- Required work:
Set down again each entry exactly as it reads, pictures excluded.

- Entries shown:
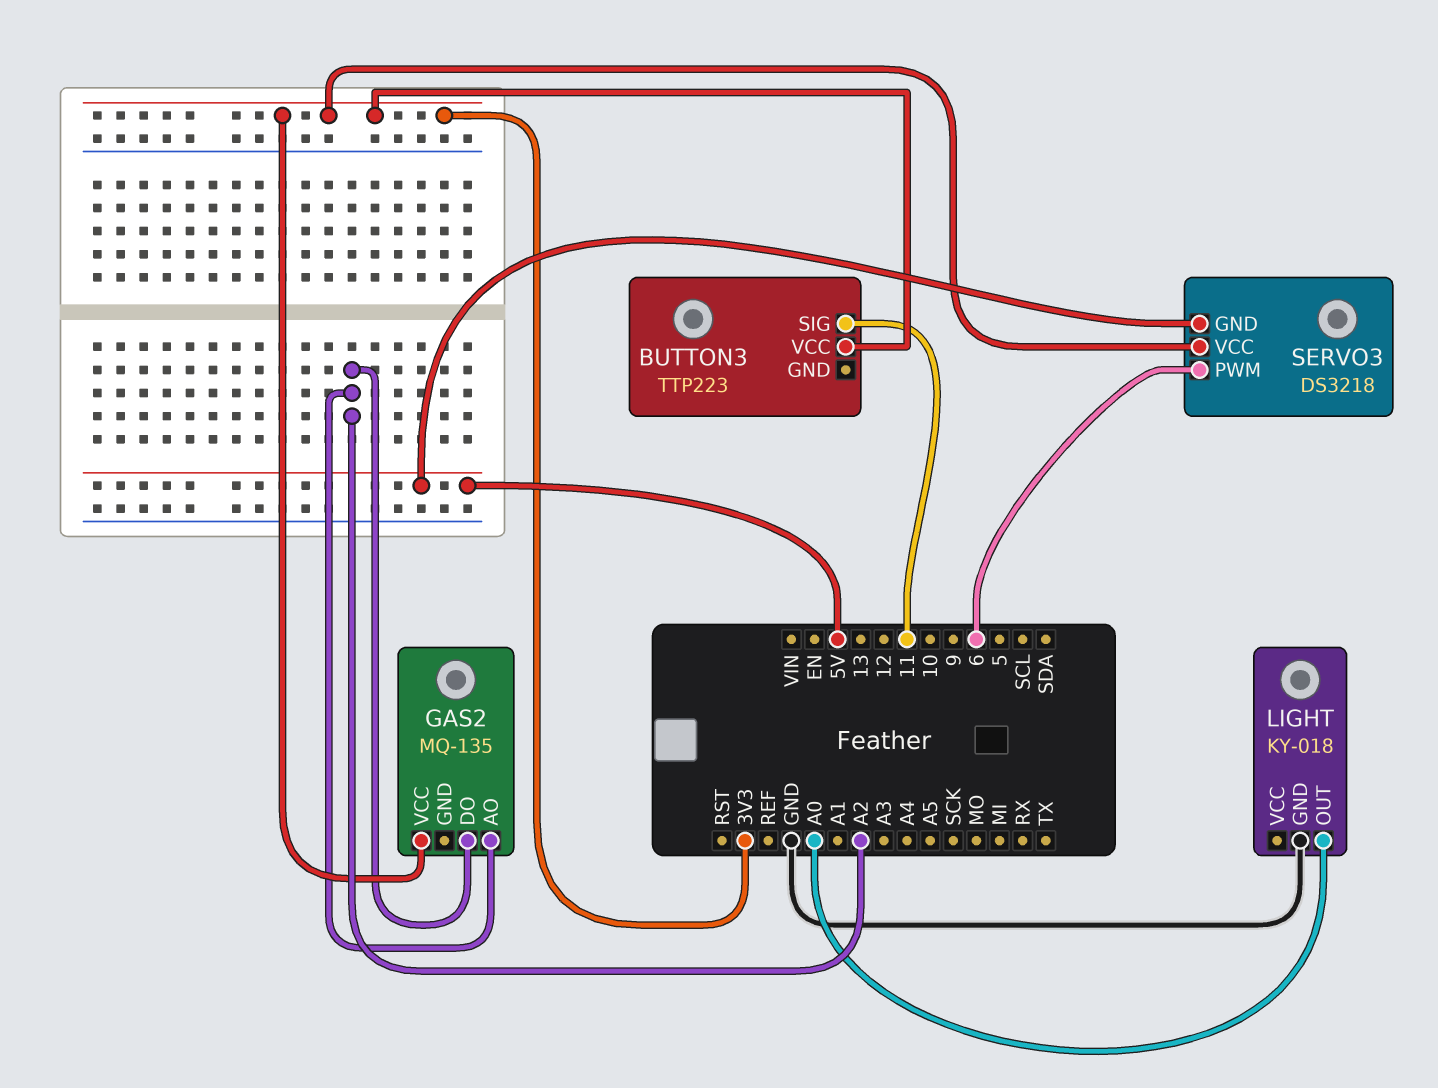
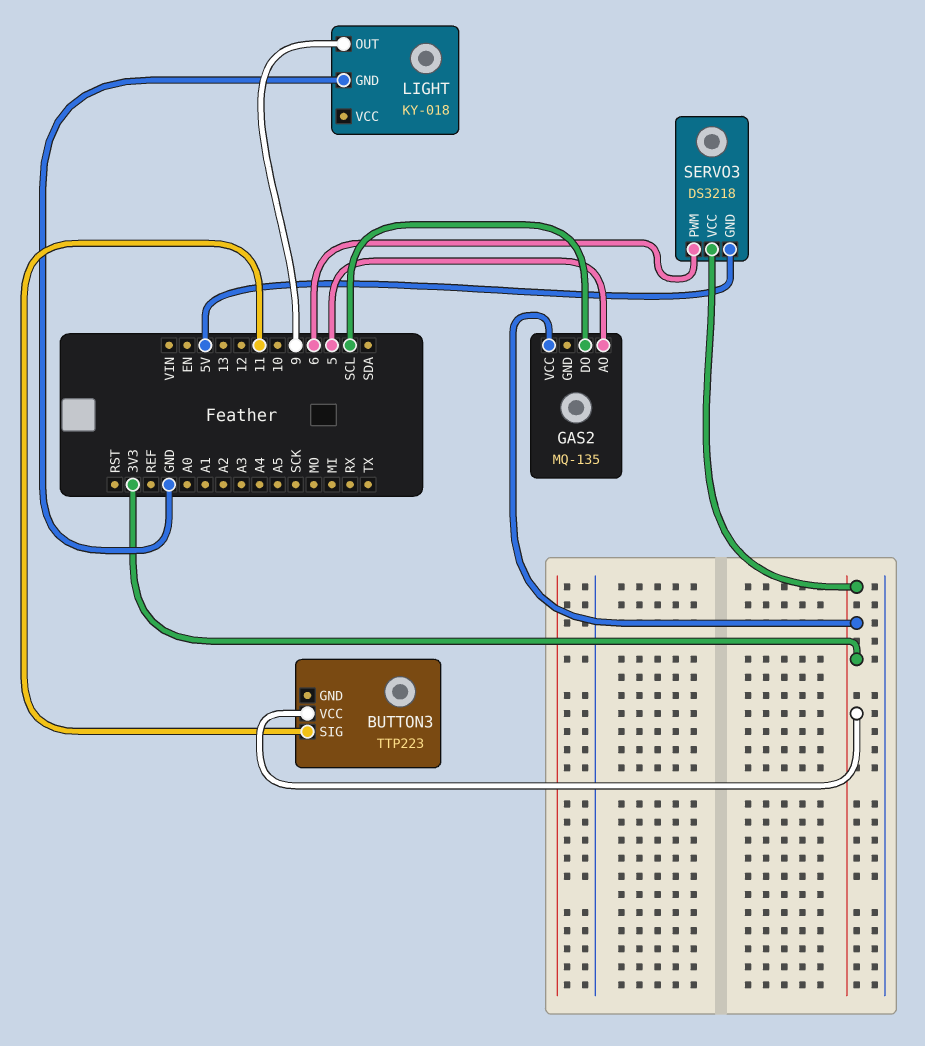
GAS2 pin AO: A2 -> 5
GAS2 pin DO: A2 -> SCL
LIGHT pin OUT: A0 -> 9

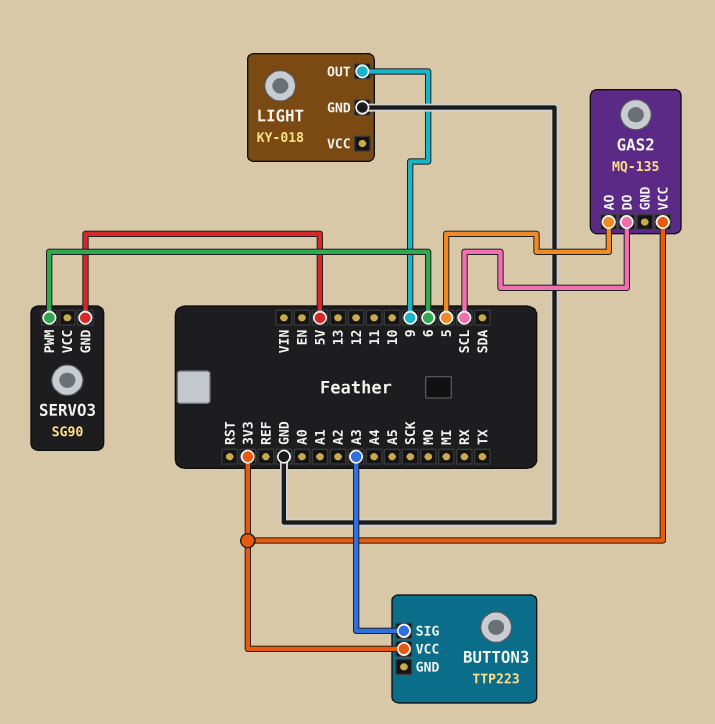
BUTTON3 pin SIG: 11 -> A3
SERVO3: DS3218 -> SG90
SERVO3 pin VCC: 3V3 -> none

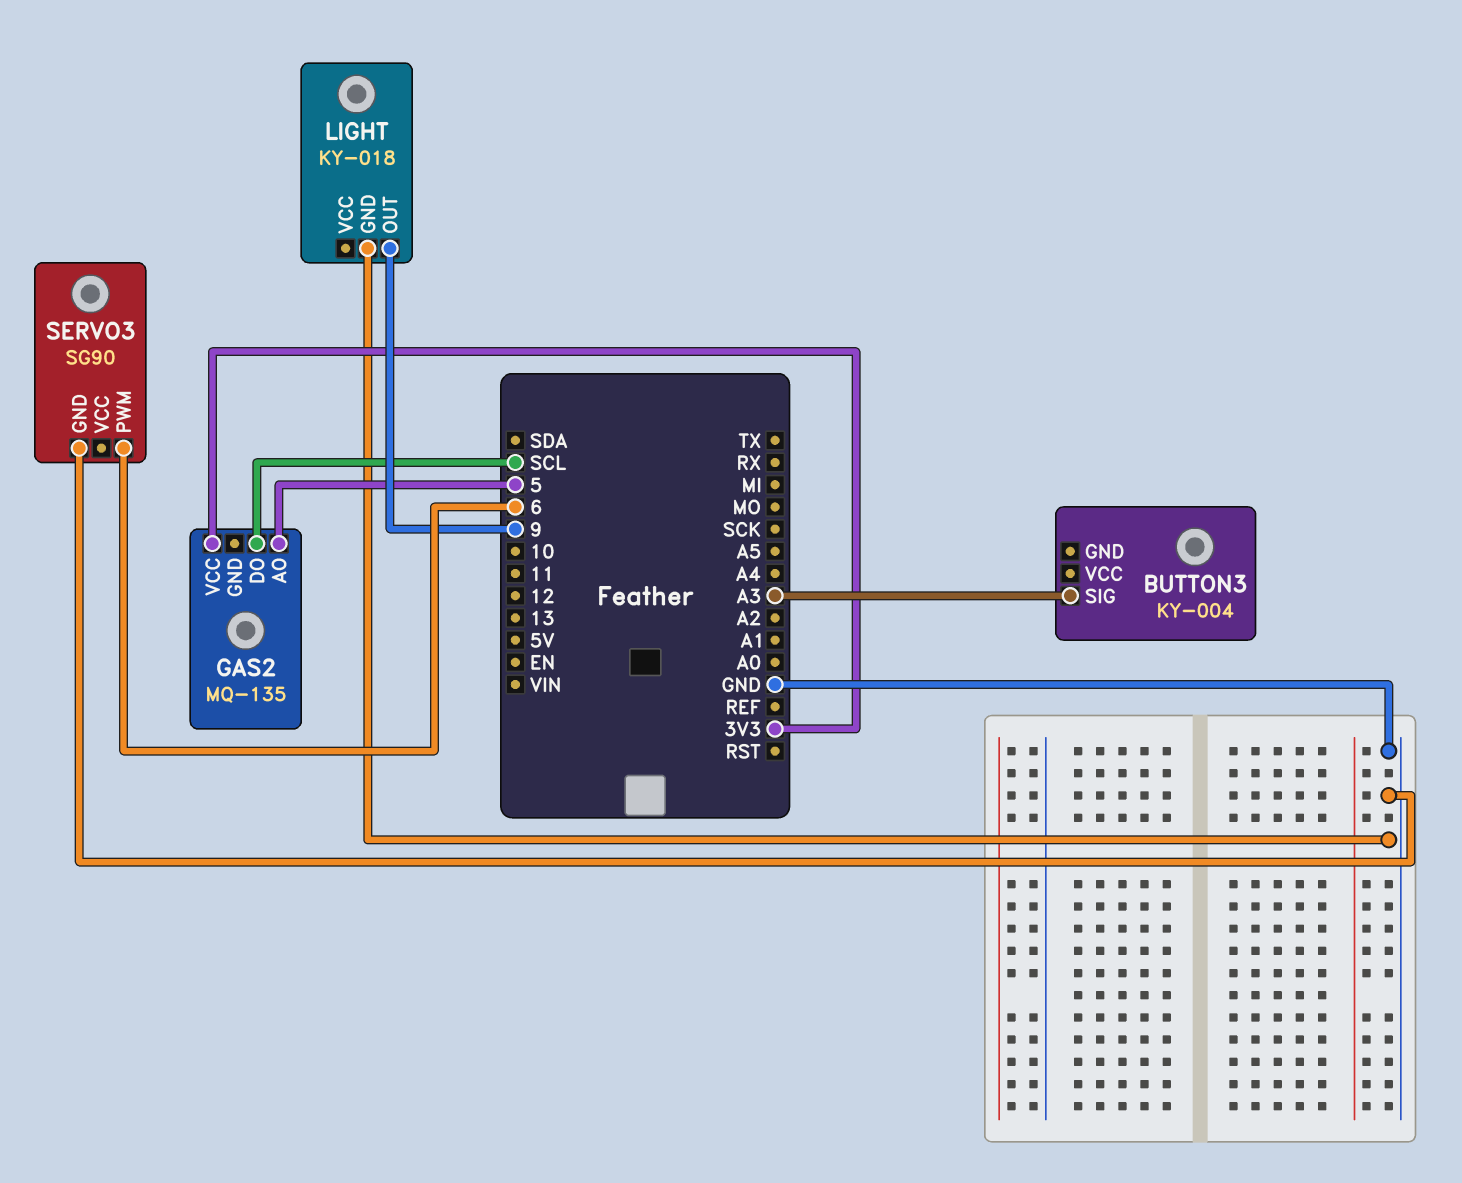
BUTTON3: TTP223 -> KY-004
BUTTON3 pin VCC: 3V3 -> none
SERVO3 pin GND: 5V -> GND

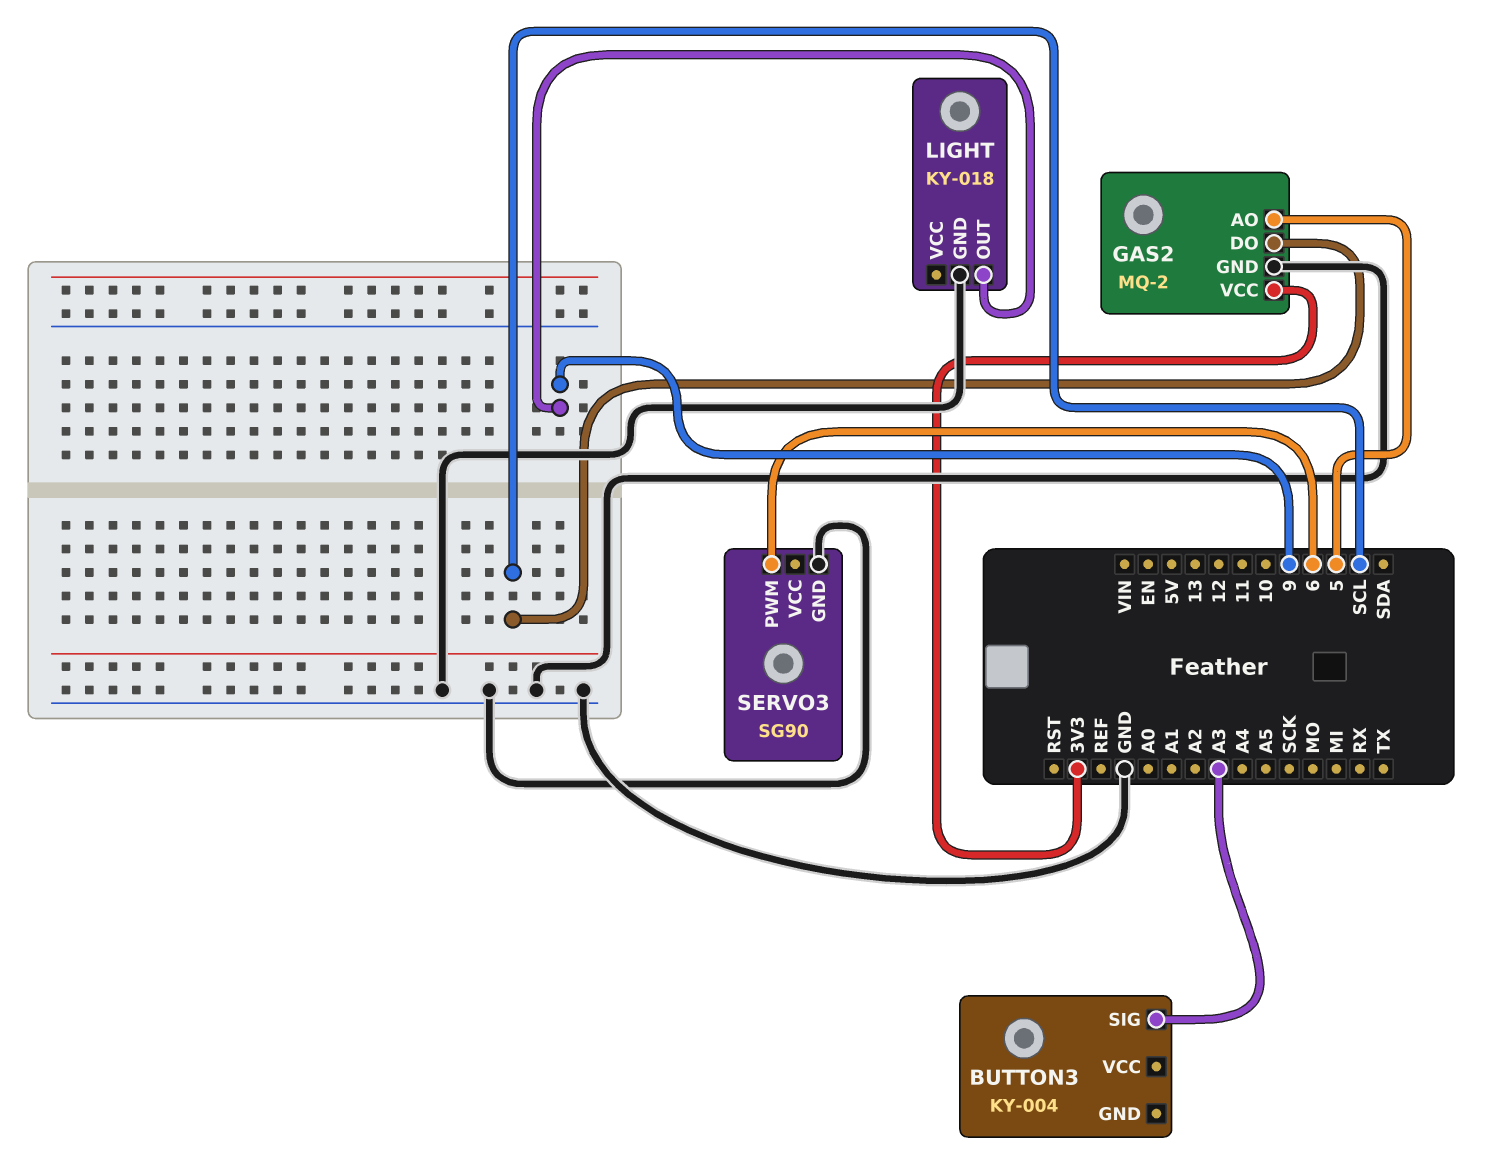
GAS2: MQ-135 -> MQ-2
GAS2 pin GND: none -> GND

- Your solution:
GAS2 pin AO: A2 -> 5
GAS2 pin DO: A2 -> SCL
LIGHT pin OUT: A0 -> 9

BUTTON3 pin SIG: 11 -> A3
SERVO3: DS3218 -> SG90
SERVO3 pin VCC: 3V3 -> none

BUTTON3: TTP223 -> KY-004
BUTTON3 pin VCC: 3V3 -> none
SERVO3 pin GND: 5V -> GND

GAS2: MQ-135 -> MQ-2
GAS2 pin GND: none -> GND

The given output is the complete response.